Exercise data:

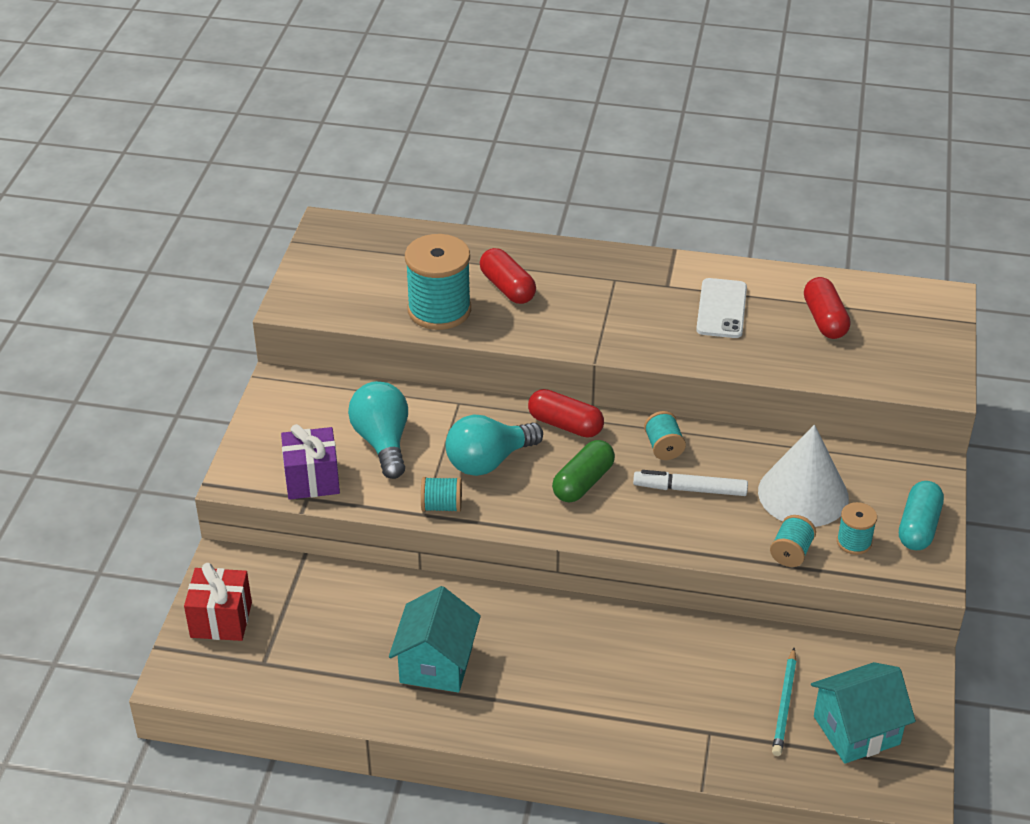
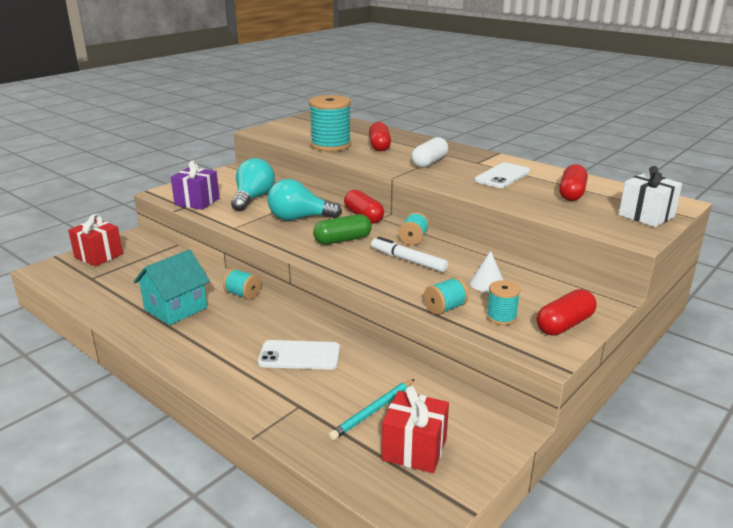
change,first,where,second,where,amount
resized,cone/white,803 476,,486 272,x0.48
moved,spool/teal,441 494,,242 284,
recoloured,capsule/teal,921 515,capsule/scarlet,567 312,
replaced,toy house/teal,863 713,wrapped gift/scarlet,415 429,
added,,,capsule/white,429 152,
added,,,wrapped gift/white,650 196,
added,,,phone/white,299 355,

What to work on:
If pictures are present, they are dropped, and the entries above are written out word for word.

Solution to this task:
change,first,where,second,where,amount
resized,cone/white,803 476,,486 272,x0.48
moved,spool/teal,441 494,,242 284,
recoloured,capsule/teal,921 515,capsule/scarlet,567 312,
replaced,toy house/teal,863 713,wrapped gift/scarlet,415 429,
added,,,capsule/white,429 152,
added,,,wrapped gift/white,650 196,
added,,,phone/white,299 355,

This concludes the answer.